PROBLEM DESCRIPTION:
Repeat exactly the lines from the first line of the records through the line containing "Activity - garden7: [661,292,875,410]", and nothing more.

══════════════════════════════

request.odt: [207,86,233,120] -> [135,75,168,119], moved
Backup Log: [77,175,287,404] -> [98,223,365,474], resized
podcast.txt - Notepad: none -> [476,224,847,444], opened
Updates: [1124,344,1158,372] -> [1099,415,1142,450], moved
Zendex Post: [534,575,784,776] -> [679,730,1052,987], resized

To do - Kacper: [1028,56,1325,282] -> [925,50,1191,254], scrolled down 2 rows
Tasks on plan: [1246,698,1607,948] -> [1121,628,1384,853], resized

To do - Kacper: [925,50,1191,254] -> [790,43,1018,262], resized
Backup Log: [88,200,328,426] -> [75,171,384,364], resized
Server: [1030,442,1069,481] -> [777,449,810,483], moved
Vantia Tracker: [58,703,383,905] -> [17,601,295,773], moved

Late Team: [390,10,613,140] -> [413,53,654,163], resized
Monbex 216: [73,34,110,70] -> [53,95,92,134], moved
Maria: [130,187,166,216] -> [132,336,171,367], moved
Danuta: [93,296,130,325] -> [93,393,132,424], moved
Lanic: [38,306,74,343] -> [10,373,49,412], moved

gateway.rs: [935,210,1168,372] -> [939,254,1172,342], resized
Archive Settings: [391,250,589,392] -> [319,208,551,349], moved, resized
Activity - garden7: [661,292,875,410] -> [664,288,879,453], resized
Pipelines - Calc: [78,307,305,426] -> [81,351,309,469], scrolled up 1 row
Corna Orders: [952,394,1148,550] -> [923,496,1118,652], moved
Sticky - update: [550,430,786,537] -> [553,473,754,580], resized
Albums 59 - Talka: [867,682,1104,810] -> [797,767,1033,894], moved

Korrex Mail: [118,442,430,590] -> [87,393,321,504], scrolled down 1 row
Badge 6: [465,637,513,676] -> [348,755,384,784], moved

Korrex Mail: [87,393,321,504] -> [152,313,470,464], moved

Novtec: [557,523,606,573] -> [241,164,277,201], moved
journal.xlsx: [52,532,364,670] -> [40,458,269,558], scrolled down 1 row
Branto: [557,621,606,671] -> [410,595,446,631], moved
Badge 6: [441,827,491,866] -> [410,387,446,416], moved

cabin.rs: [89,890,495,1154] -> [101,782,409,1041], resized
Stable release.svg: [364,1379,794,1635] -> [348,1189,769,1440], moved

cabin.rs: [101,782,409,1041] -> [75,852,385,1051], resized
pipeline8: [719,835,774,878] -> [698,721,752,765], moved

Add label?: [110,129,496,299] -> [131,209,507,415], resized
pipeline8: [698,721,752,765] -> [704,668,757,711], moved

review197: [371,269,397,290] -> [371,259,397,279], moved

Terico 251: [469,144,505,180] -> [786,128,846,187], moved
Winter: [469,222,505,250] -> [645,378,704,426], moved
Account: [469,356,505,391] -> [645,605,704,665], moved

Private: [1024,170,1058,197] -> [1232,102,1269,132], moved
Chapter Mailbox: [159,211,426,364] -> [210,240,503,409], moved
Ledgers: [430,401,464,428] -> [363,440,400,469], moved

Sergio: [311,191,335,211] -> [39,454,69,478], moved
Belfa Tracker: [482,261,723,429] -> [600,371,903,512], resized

══════════════════════════════

SOLUTION TO THIS EXERCISE:
request.odt: [207,86,233,120] -> [135,75,168,119], moved
Backup Log: [77,175,287,404] -> [98,223,365,474], resized
podcast.txt - Notepad: none -> [476,224,847,444], opened
Updates: [1124,344,1158,372] -> [1099,415,1142,450], moved
Zendex Post: [534,575,784,776] -> [679,730,1052,987], resized

To do - Kacper: [1028,56,1325,282] -> [925,50,1191,254], scrolled down 2 rows
Tasks on plan: [1246,698,1607,948] -> [1121,628,1384,853], resized

To do - Kacper: [925,50,1191,254] -> [790,43,1018,262], resized
Backup Log: [88,200,328,426] -> [75,171,384,364], resized
Server: [1030,442,1069,481] -> [777,449,810,483], moved
Vantia Tracker: [58,703,383,905] -> [17,601,295,773], moved

Late Team: [390,10,613,140] -> [413,53,654,163], resized
Monbex 216: [73,34,110,70] -> [53,95,92,134], moved
Maria: [130,187,166,216] -> [132,336,171,367], moved
Danuta: [93,296,130,325] -> [93,393,132,424], moved
Lanic: [38,306,74,343] -> [10,373,49,412], moved

gateway.rs: [935,210,1168,372] -> [939,254,1172,342], resized
Archive Settings: [391,250,589,392] -> [319,208,551,349], moved, resized
Activity - garden7: [661,292,875,410] -> [664,288,879,453], resized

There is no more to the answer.